Work order
Reprint the lines below as they are, minus the pictures.

Supplied material
========================================================================

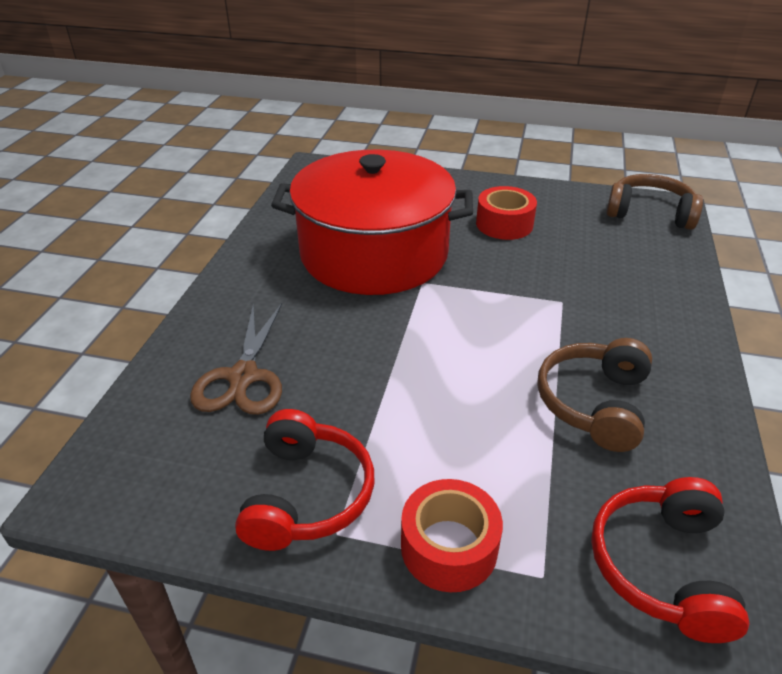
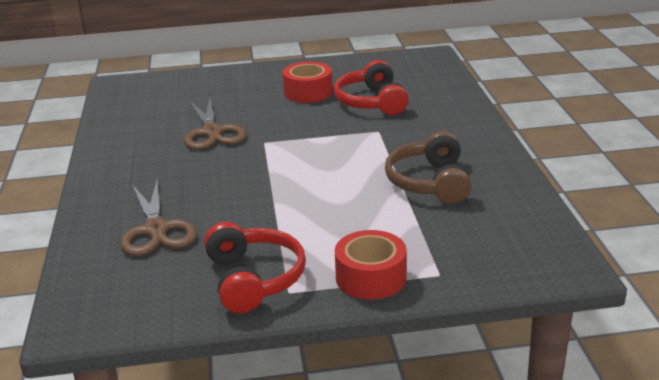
camera: 20 degrees left, 10 degrees down
red pot [271,150,473,295] -> brown scissors [184,98,247,150]
red headphones [591,477,749,643] -> red headphones moved to [334,60,409,115]
brown headphones [606,174,703,230] -> none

========================================================================

Task answer
camera: 20 degrees left, 10 degrees down
red pot [271,150,473,295] -> brown scissors [184,98,247,150]
red headphones [591,477,749,643] -> red headphones moved to [334,60,409,115]
brown headphones [606,174,703,230] -> none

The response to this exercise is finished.